**EXERCISE AIM:** Copy word for word each line from the one that has "P1 pin 2: none -> GND" to the last line of the records, with no other lines.

ENTRIES SHOWN START

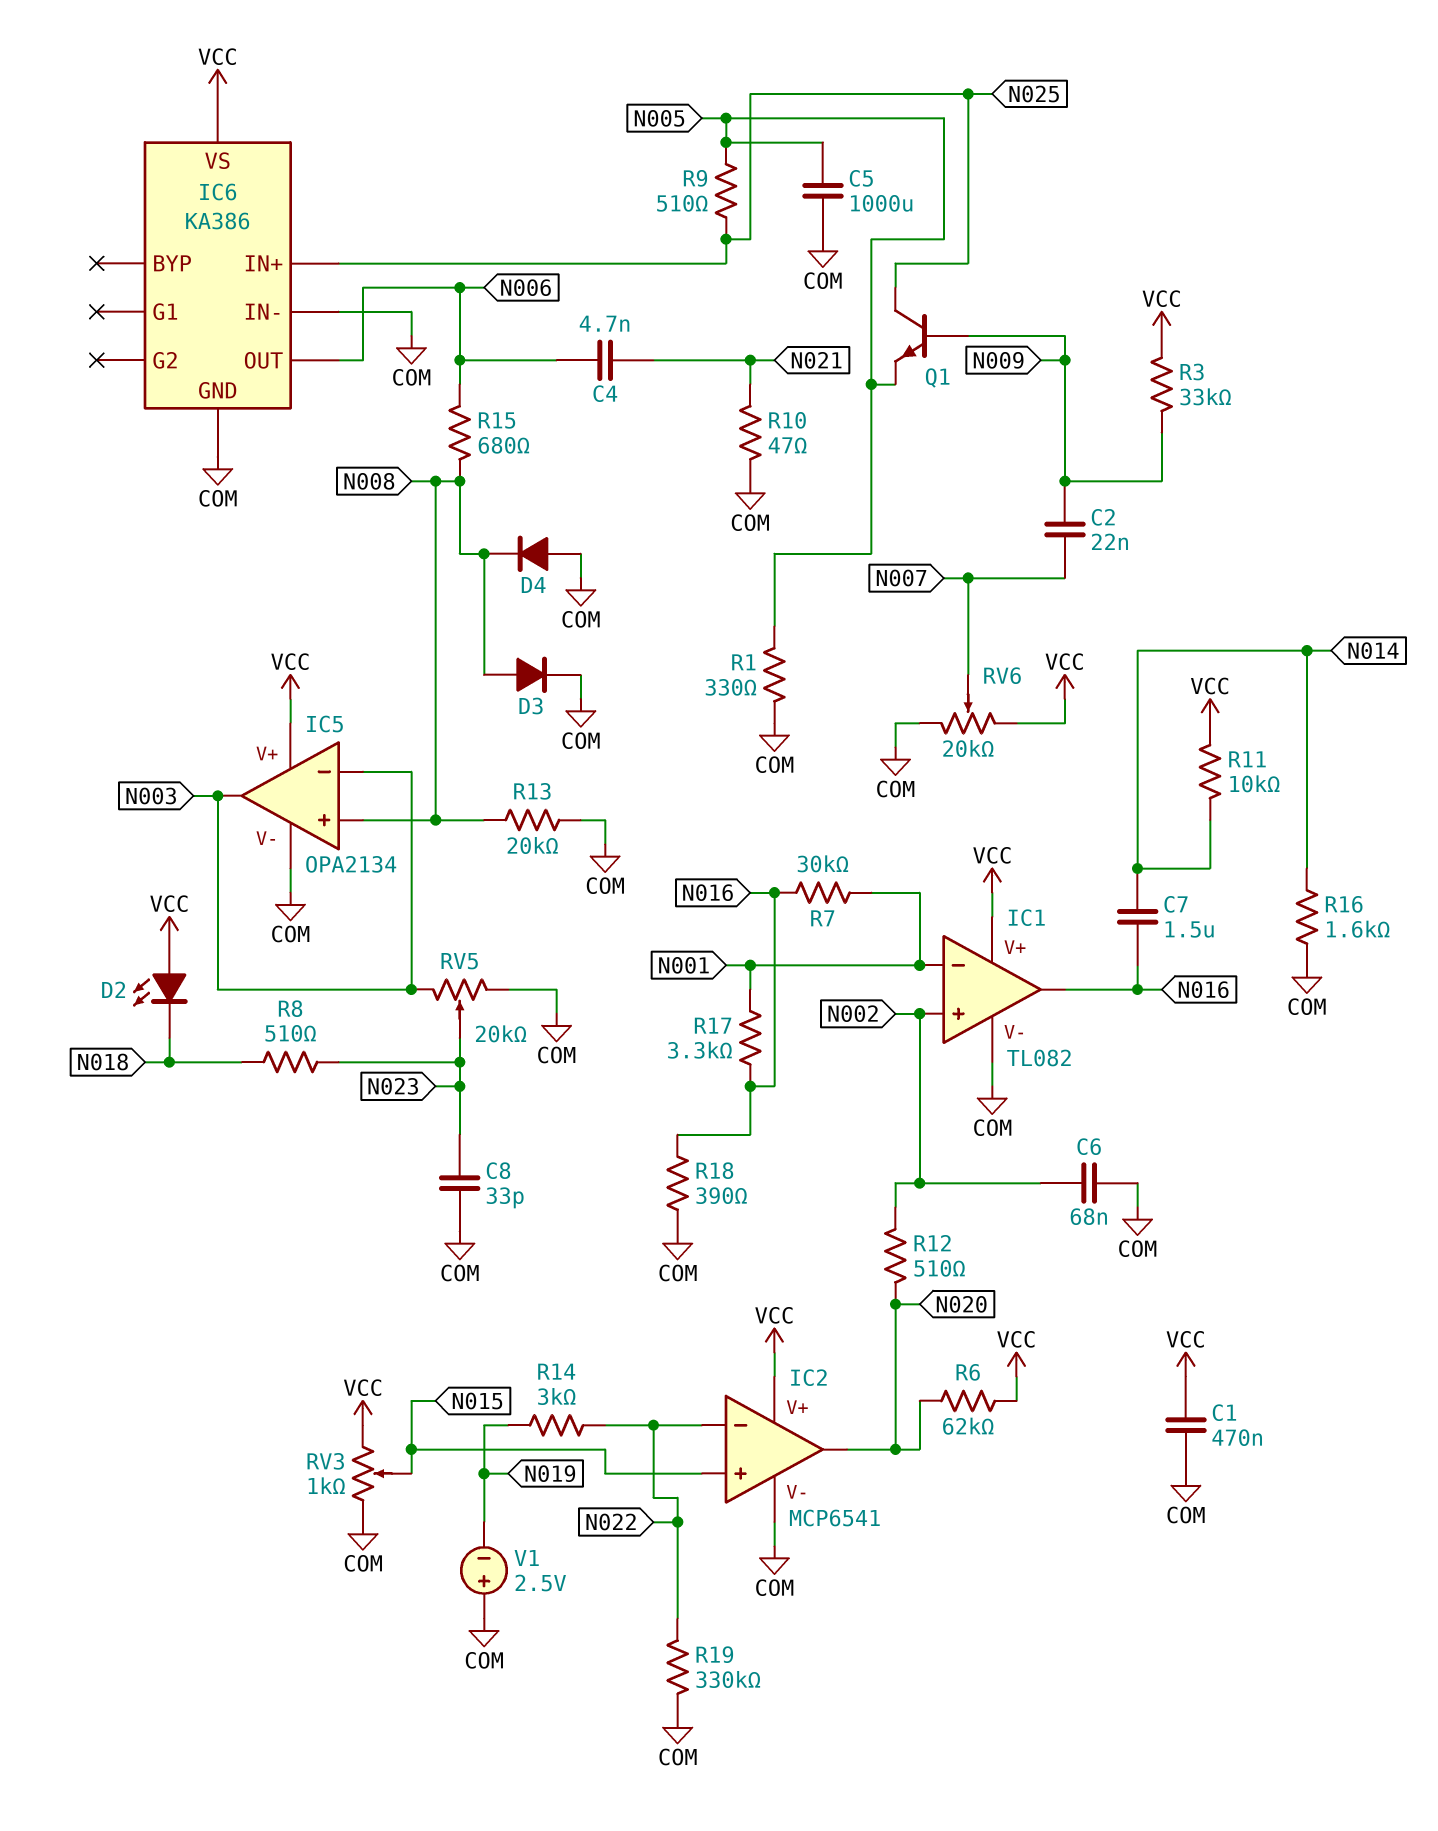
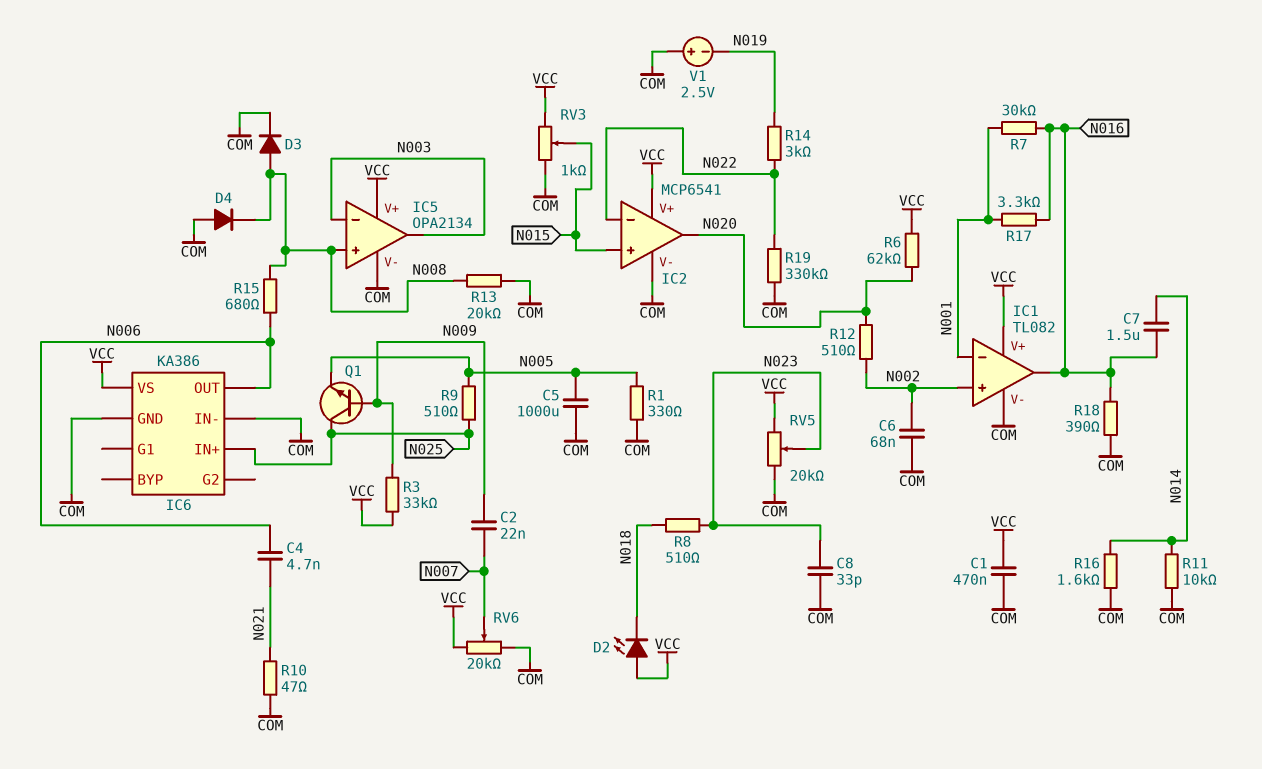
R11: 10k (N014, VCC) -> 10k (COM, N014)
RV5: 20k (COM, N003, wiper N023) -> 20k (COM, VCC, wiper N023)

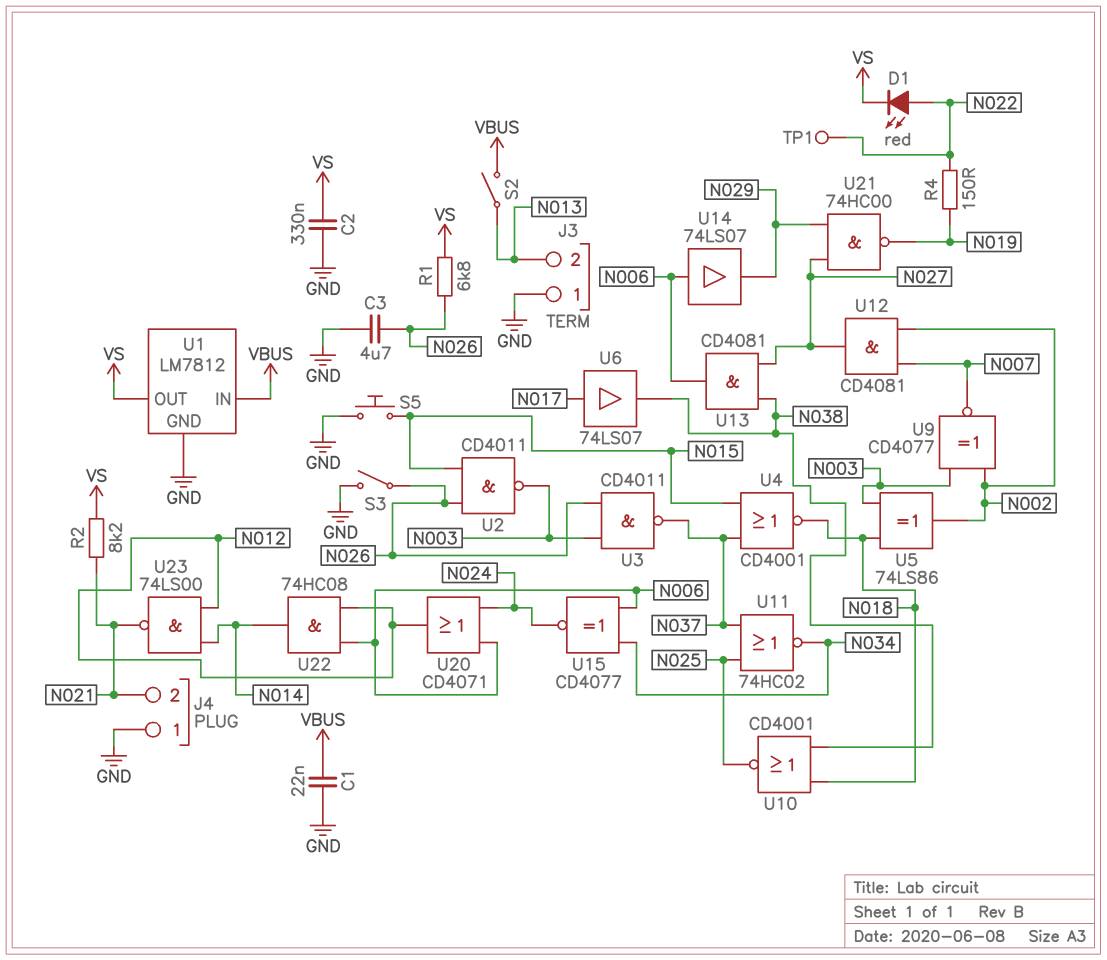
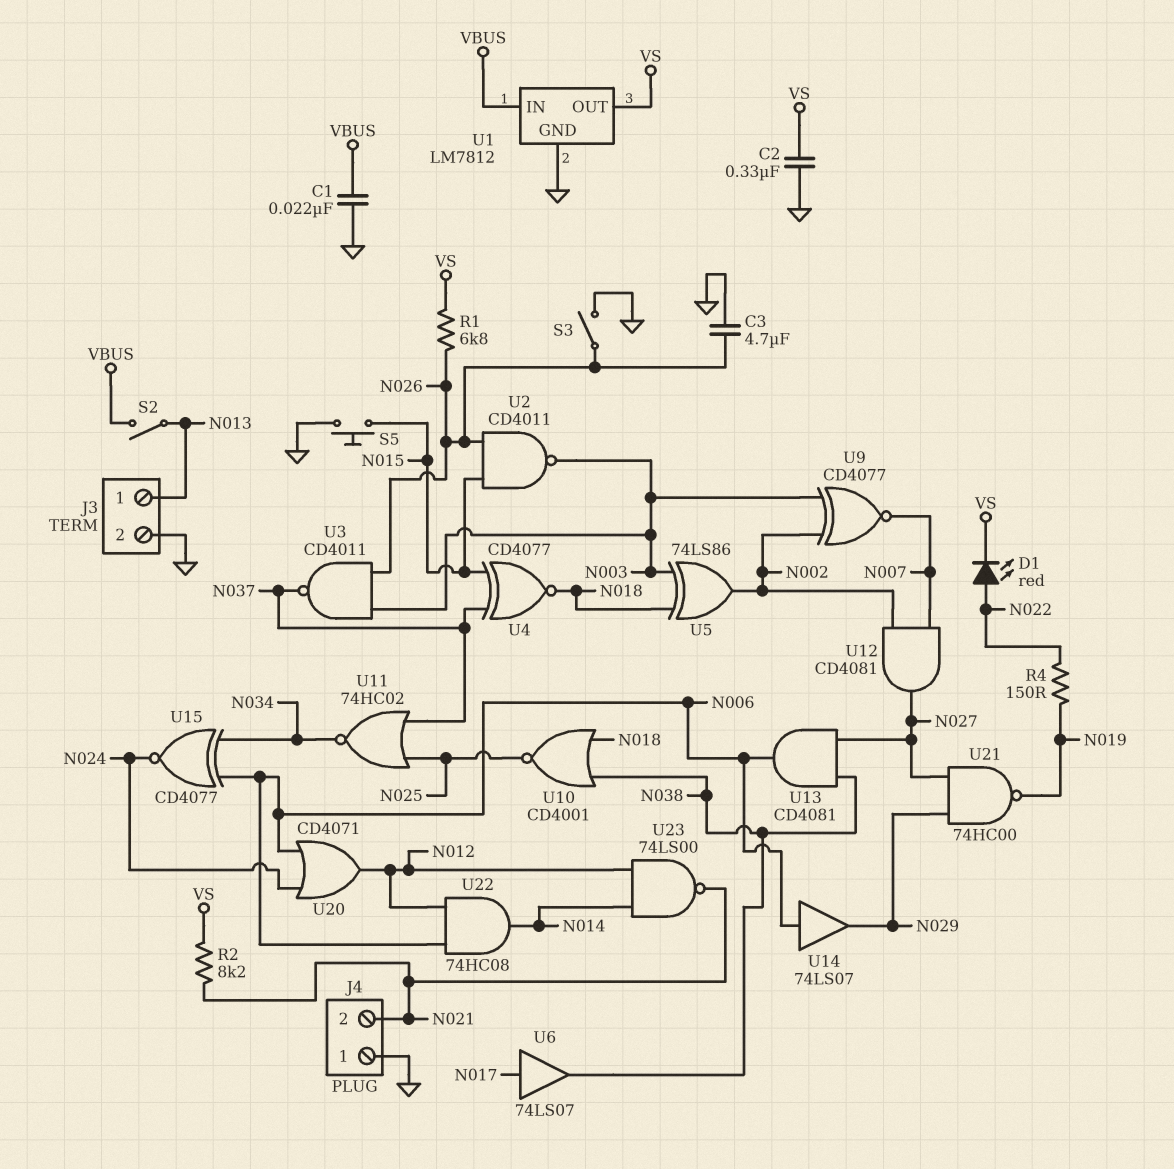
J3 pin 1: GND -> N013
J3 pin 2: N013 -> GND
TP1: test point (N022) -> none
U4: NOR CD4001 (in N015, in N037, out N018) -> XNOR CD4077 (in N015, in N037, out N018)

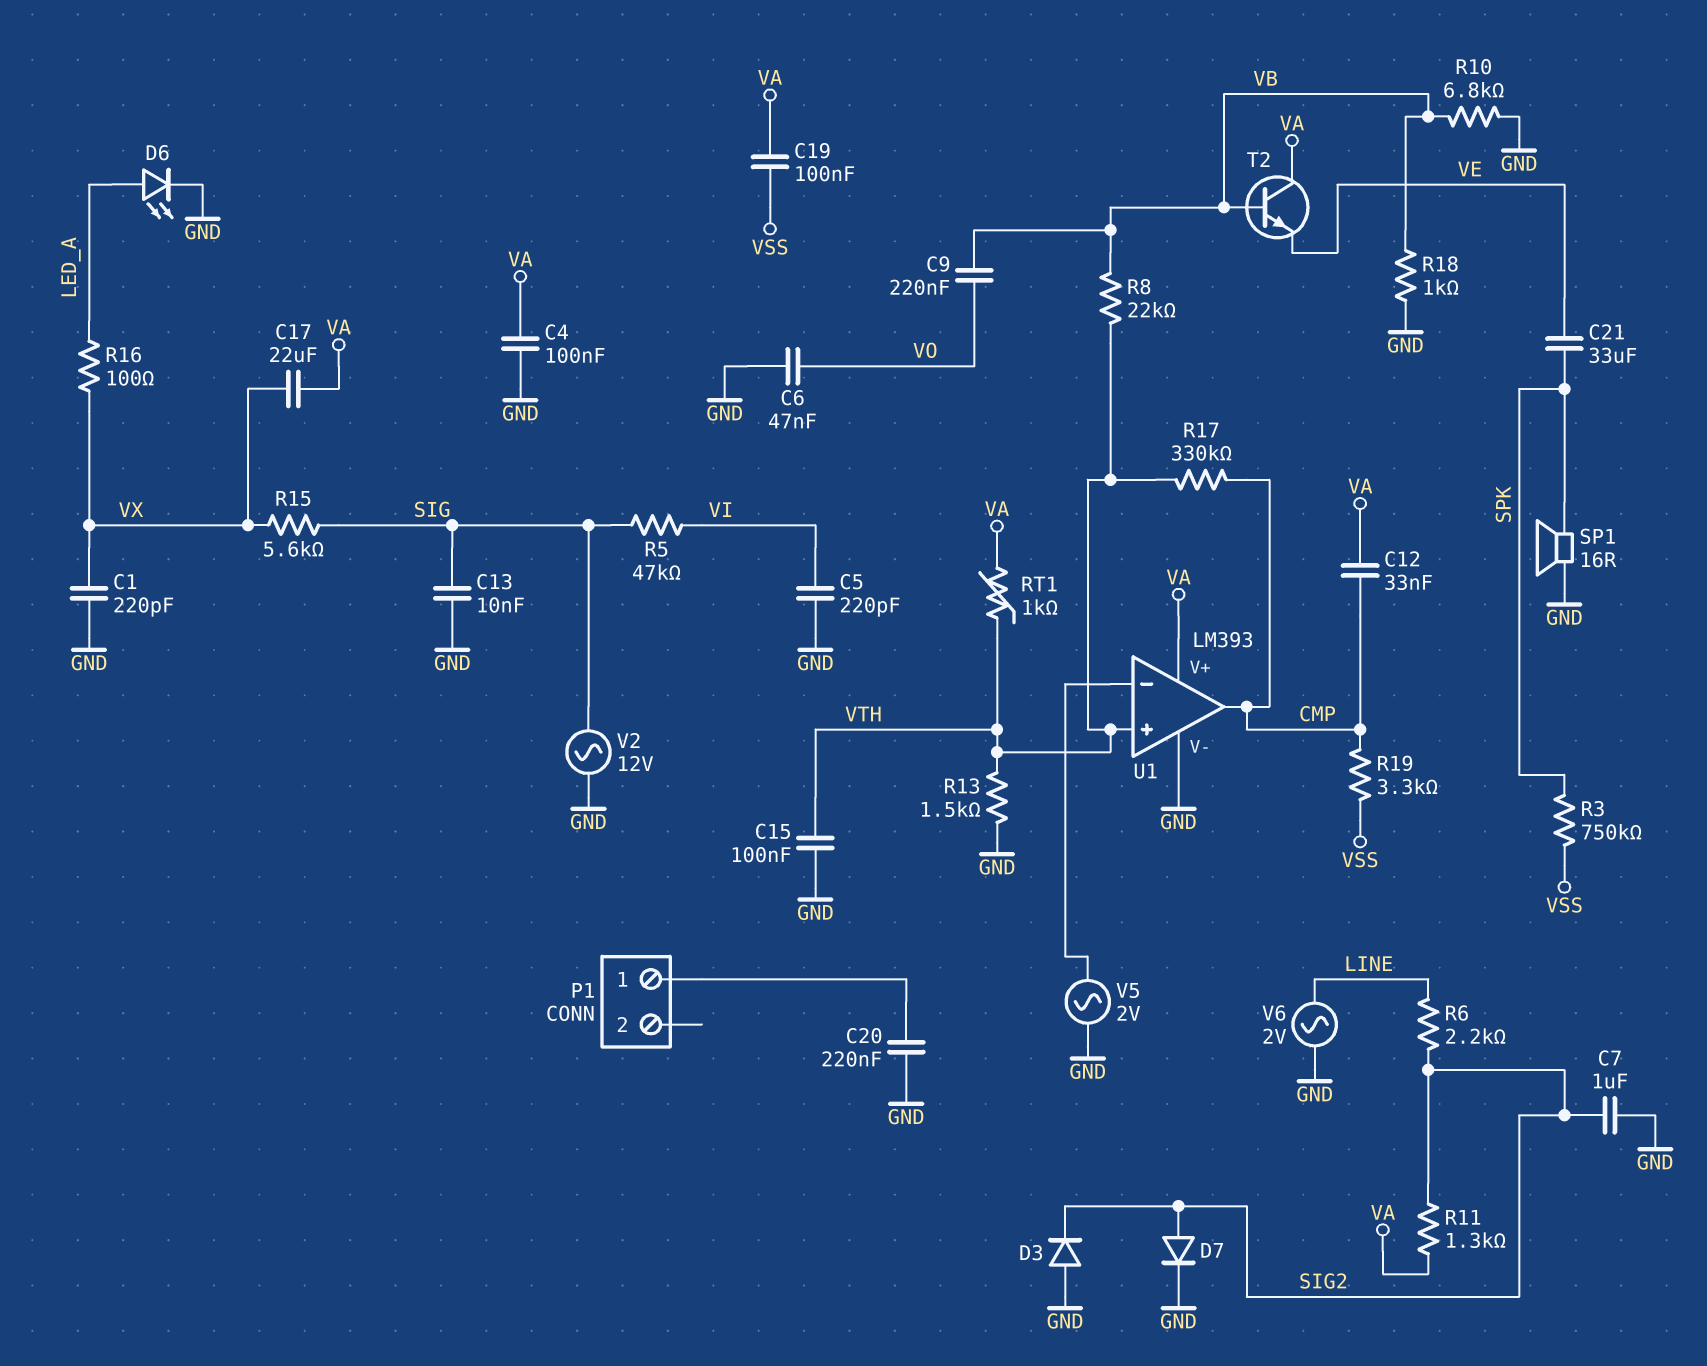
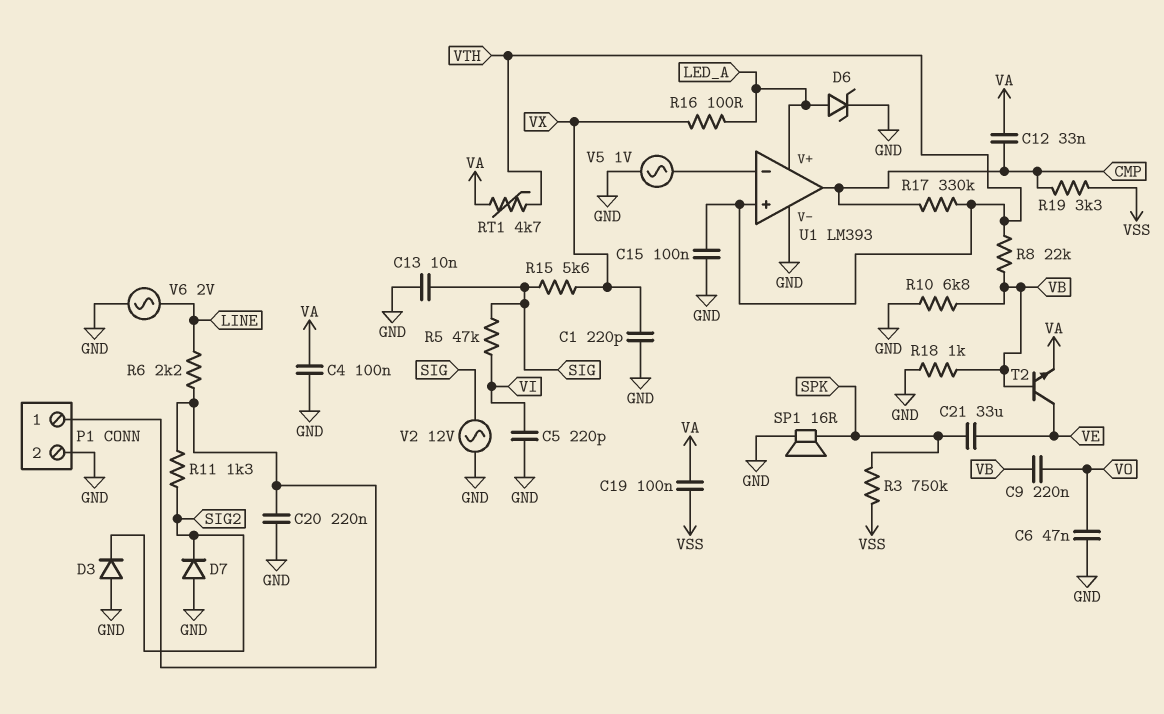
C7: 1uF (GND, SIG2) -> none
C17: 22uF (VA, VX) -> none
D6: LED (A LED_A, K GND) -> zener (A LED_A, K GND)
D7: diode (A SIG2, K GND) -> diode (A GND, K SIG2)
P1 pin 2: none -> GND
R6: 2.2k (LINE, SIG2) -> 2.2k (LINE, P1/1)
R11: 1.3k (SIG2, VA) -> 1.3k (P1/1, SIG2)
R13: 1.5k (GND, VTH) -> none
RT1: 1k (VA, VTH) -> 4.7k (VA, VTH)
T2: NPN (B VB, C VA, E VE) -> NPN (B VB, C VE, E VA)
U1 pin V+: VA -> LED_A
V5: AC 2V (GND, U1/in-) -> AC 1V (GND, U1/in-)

ENTRIES SHOWN END

**SOLUTION TO THIS TASK:**
P1 pin 2: none -> GND
R6: 2.2k (LINE, SIG2) -> 2.2k (LINE, P1/1)
R11: 1.3k (SIG2, VA) -> 1.3k (P1/1, SIG2)
R13: 1.5k (GND, VTH) -> none
RT1: 1k (VA, VTH) -> 4.7k (VA, VTH)
T2: NPN (B VB, C VA, E VE) -> NPN (B VB, C VE, E VA)
U1 pin V+: VA -> LED_A
V5: AC 2V (GND, U1/in-) -> AC 1V (GND, U1/in-)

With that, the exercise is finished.